### EXERCISE DESCRIPTION
Each record should reappear exactly in your answer, minus any picture.

*** Begin section ***

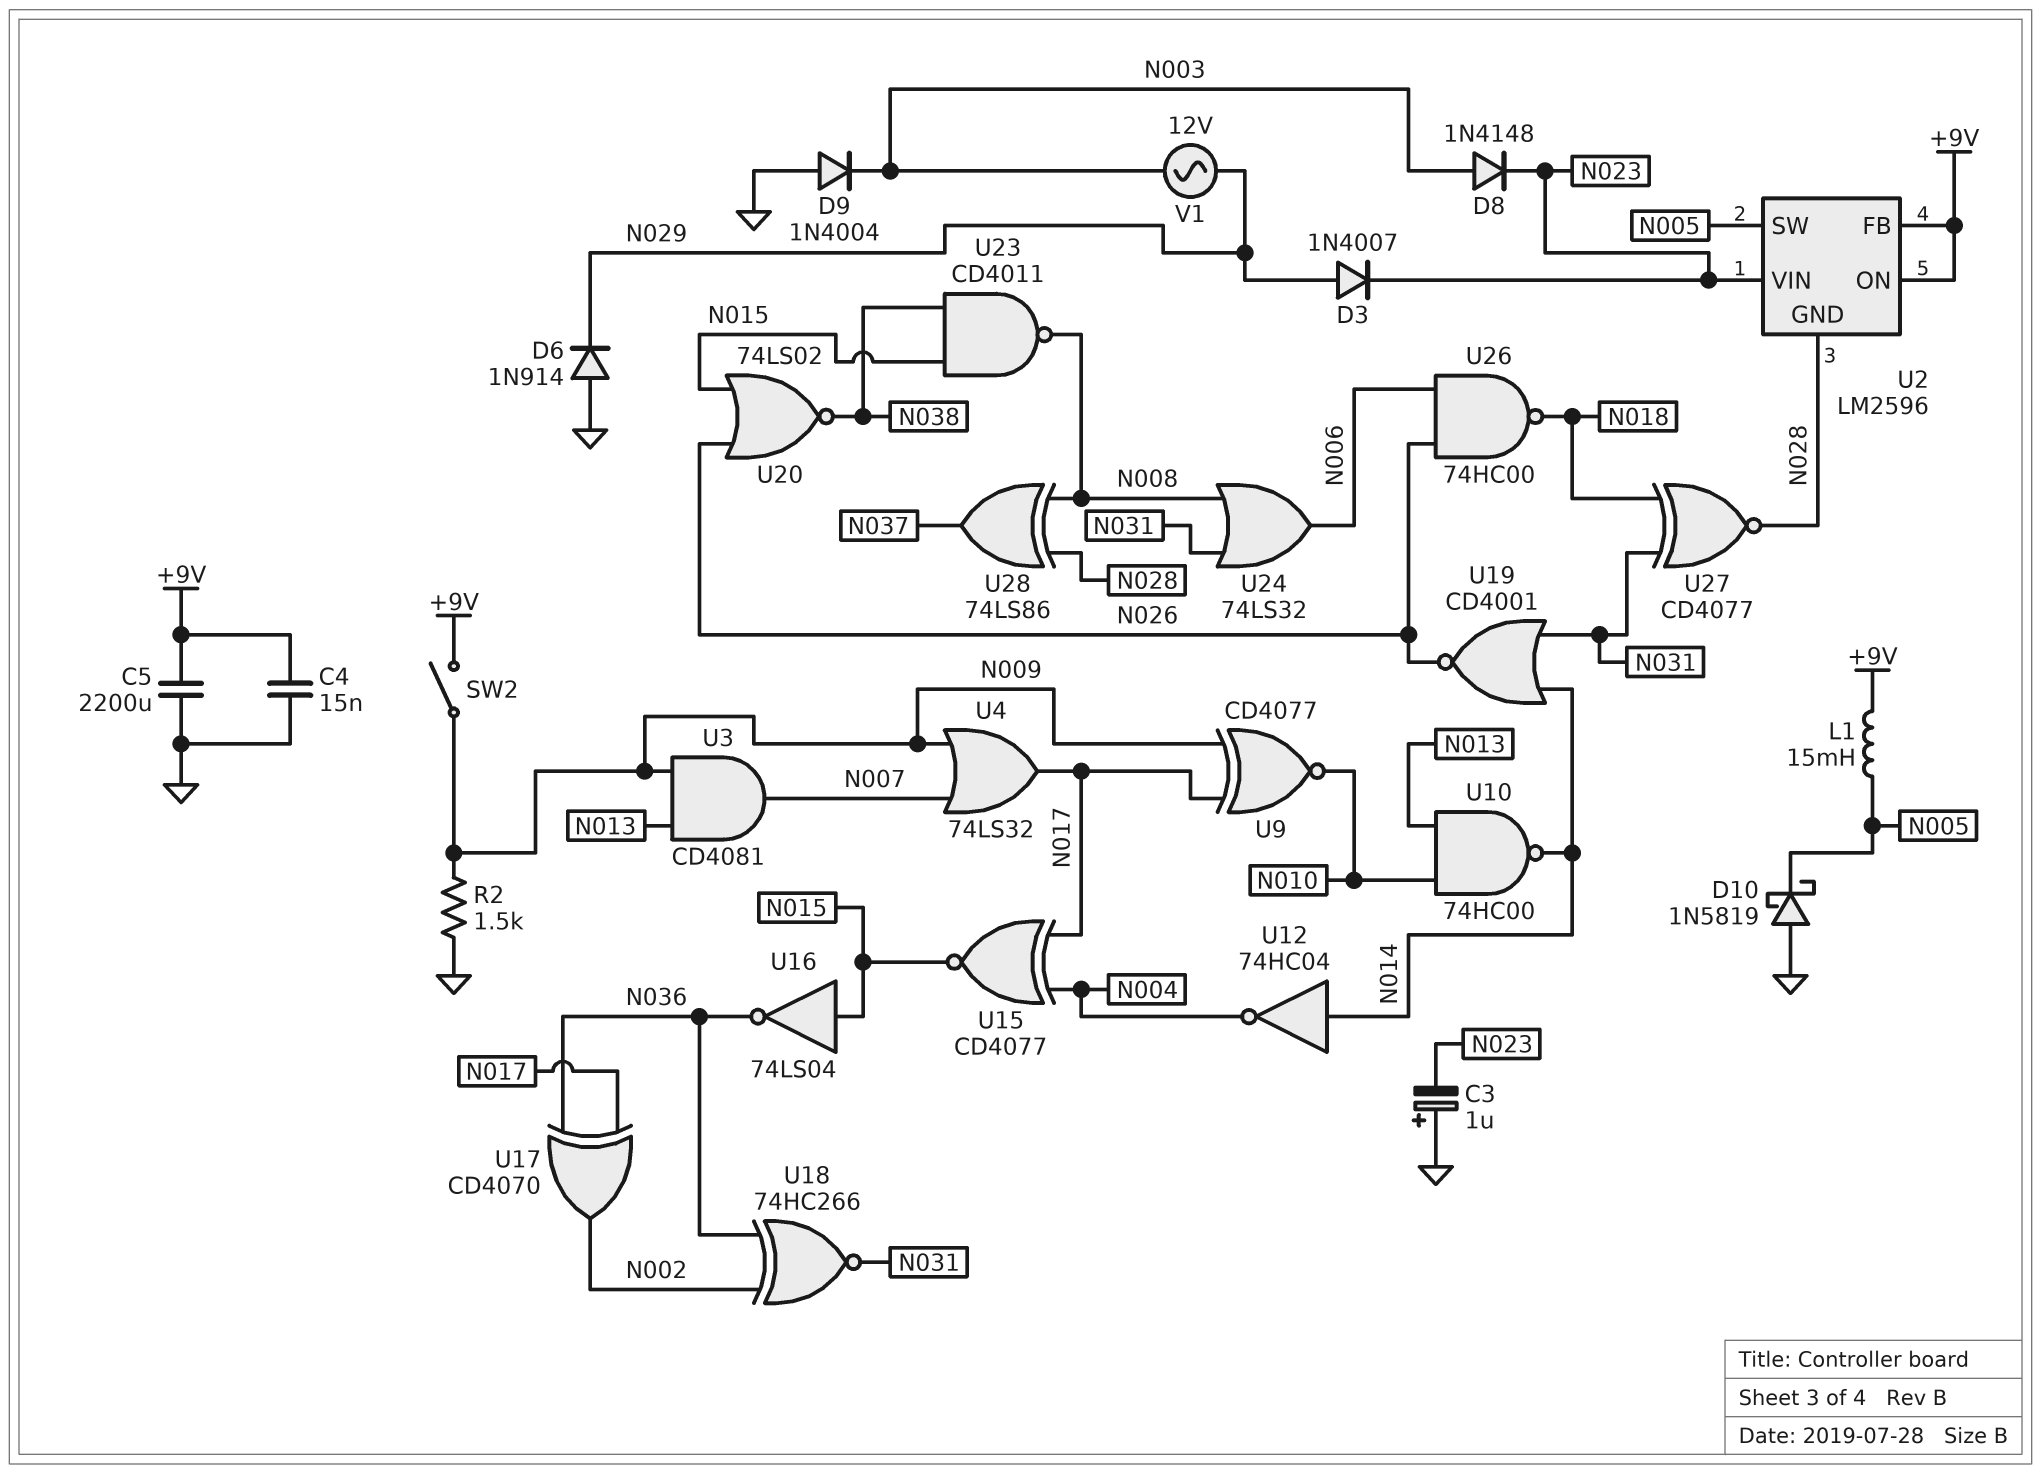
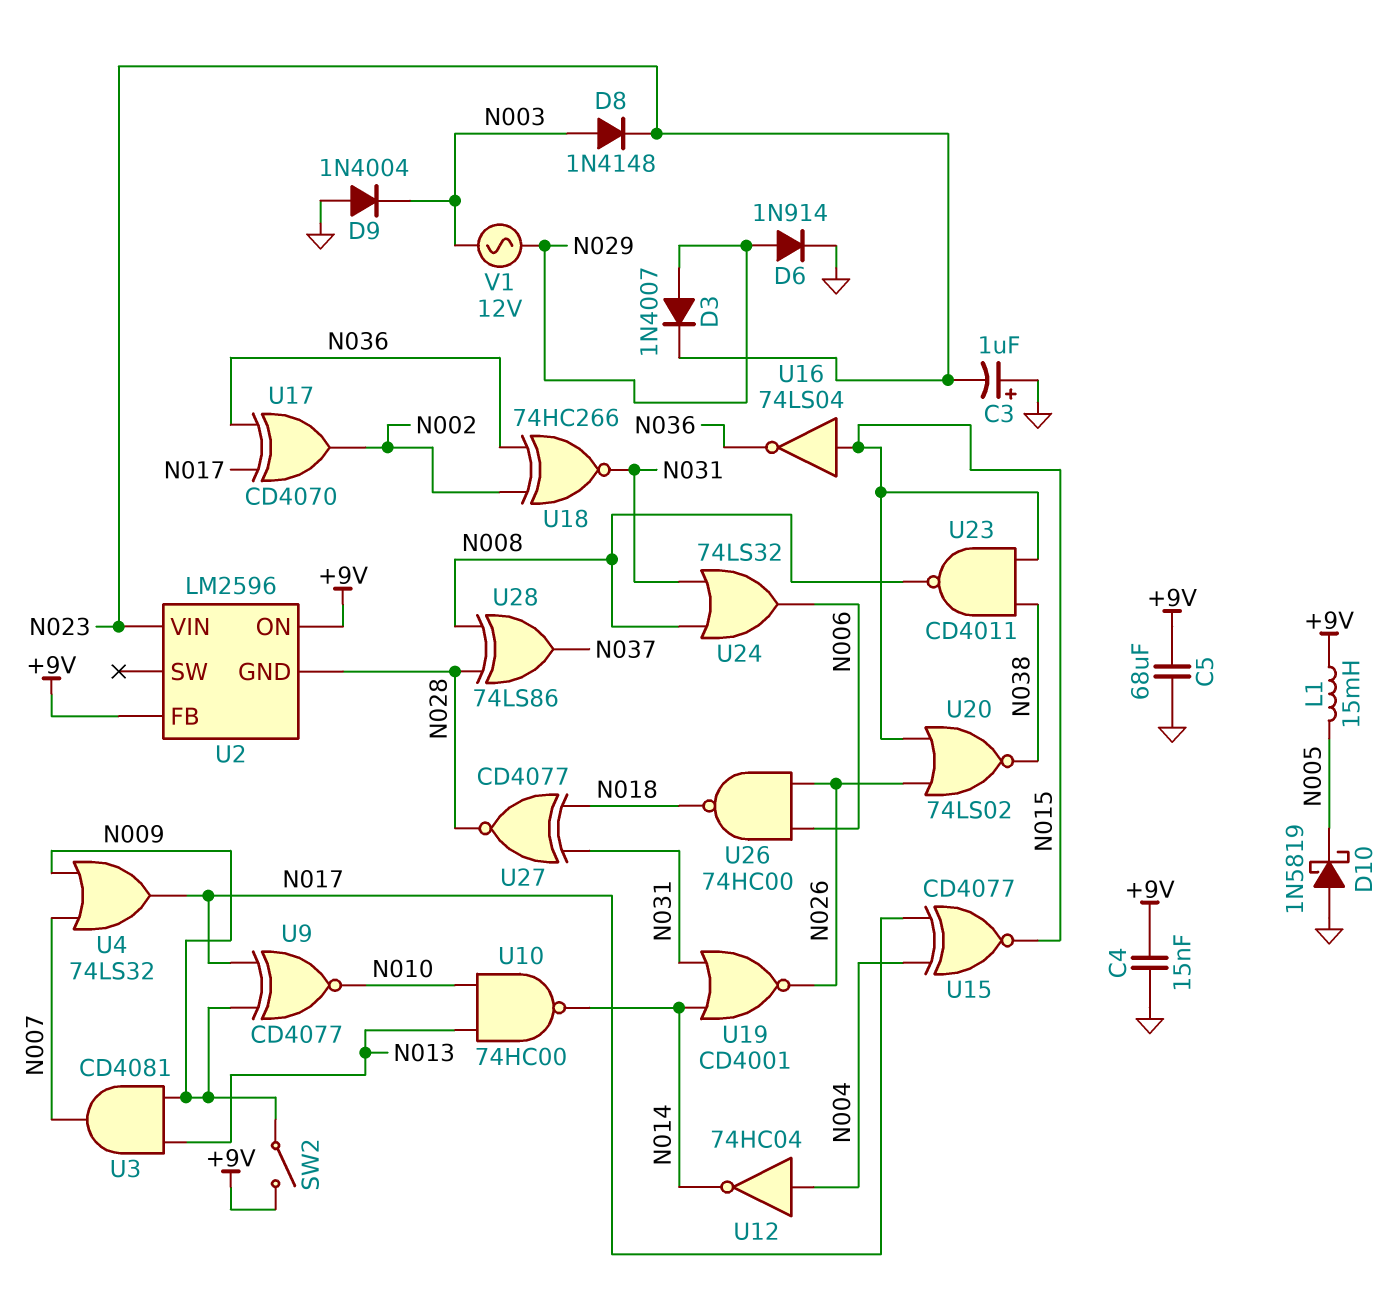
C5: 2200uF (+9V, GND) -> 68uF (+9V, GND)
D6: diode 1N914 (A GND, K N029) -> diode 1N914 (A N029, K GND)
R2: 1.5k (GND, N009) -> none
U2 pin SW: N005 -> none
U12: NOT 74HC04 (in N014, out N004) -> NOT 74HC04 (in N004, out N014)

*** End section ***

### OUTPUT OF THE EXERCISE
C5: 2200uF (+9V, GND) -> 68uF (+9V, GND)
D6: diode 1N914 (A GND, K N029) -> diode 1N914 (A N029, K GND)
R2: 1.5k (GND, N009) -> none
U2 pin SW: N005 -> none
U12: NOT 74HC04 (in N014, out N004) -> NOT 74HC04 (in N004, out N014)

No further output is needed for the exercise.